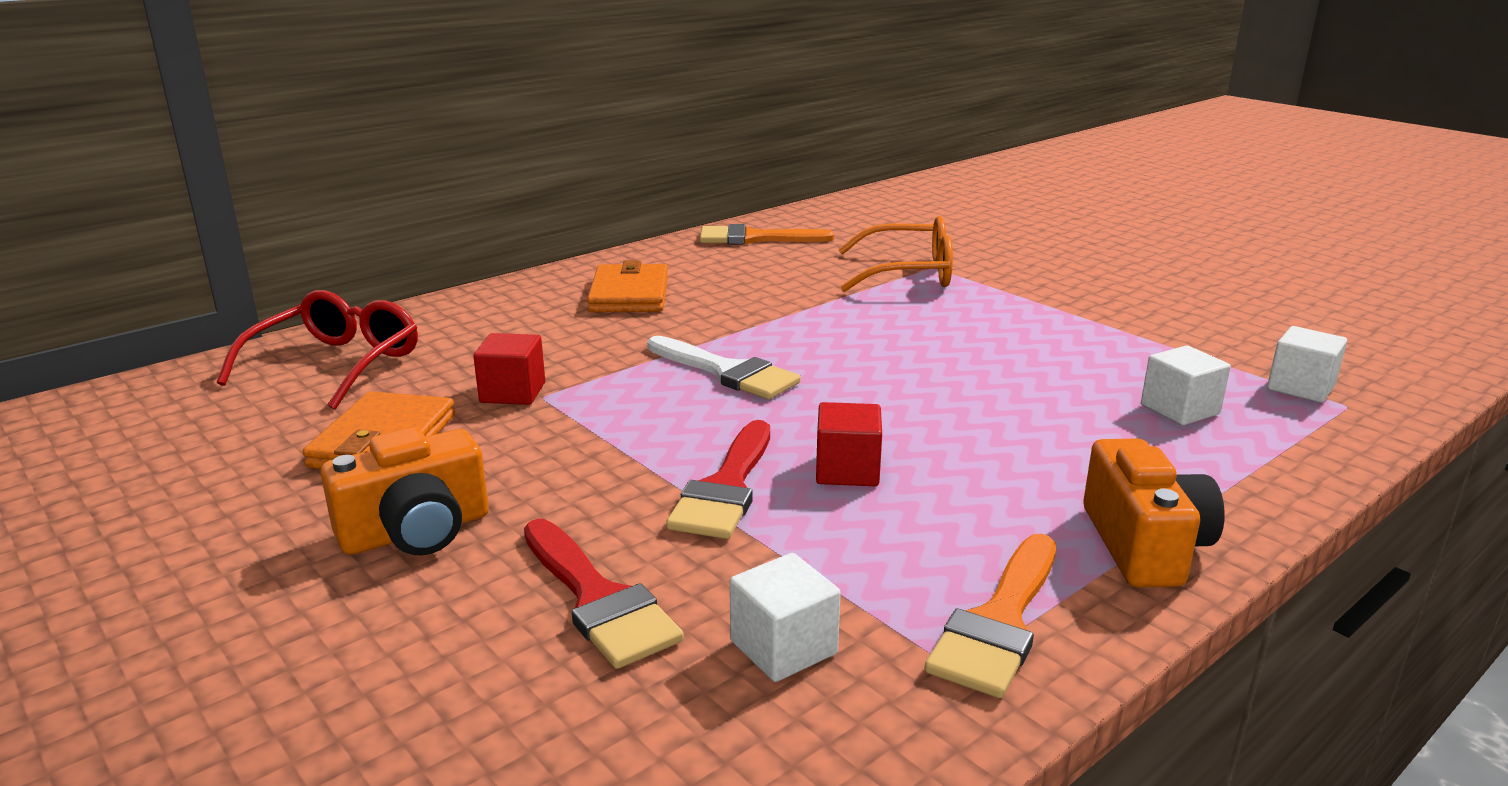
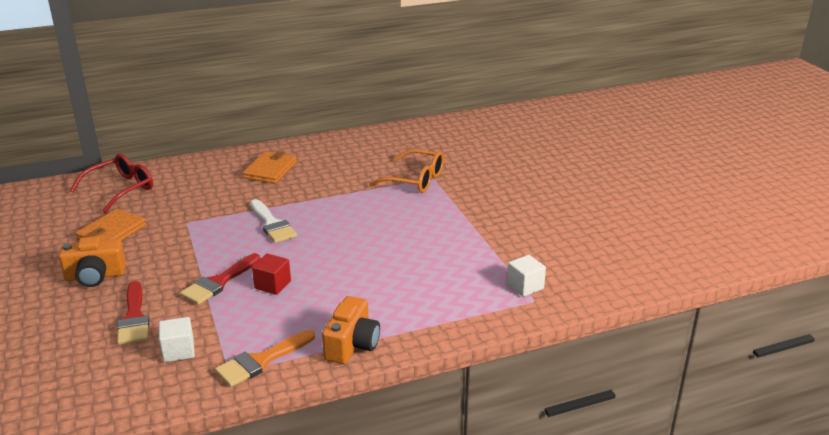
camera: 20 degrees right, 5 degrees up
(513, 392) = (177, 218): red cube -> none
(755, 238) = (363, 142): orange brush -> none
(1179, 409) = (450, 286): white cube -> none

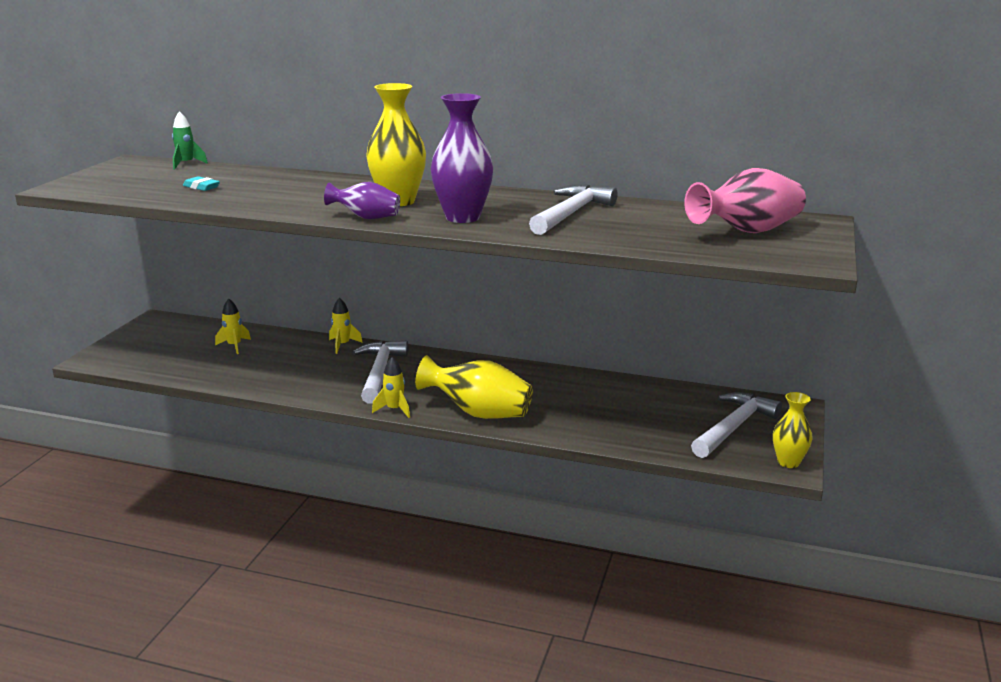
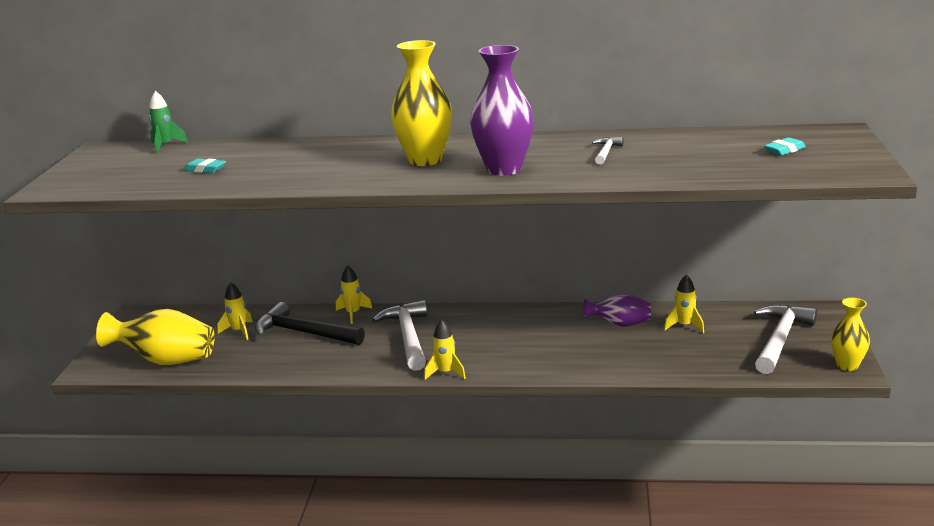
camera: 10 degrees left, 0 degrees up
(289, 355) = (303, 333): none -> black hammer
(366, 218) = (407, 181): purple vase -> purple vase (619, 324)
(479, 413) = (531, 363): yellow vase -> yellow vase (165, 360)
(571, 214) = (606, 152): white hammer -> white hammer, size x0.49
(645, 400) = (684, 326): none -> yellow rocket
(747, 232) = (784, 150): pink vase -> turquoise eraser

How to complete this task>
Please retype the lines from the one containing "(755, 238) = (363, 142): orange brush -> none" through the last line of the records above, exactly as written, and leave out any pictures.

Exercise output>
(755, 238) = (363, 142): orange brush -> none
(1179, 409) = (450, 286): white cube -> none

camera: 10 degrees left, 0 degrees up
(289, 355) = (303, 333): none -> black hammer
(366, 218) = (407, 181): purple vase -> purple vase (619, 324)
(479, 413) = (531, 363): yellow vase -> yellow vase (165, 360)
(571, 214) = (606, 152): white hammer -> white hammer, size x0.49
(645, 400) = (684, 326): none -> yellow rocket
(747, 232) = (784, 150): pink vase -> turquoise eraser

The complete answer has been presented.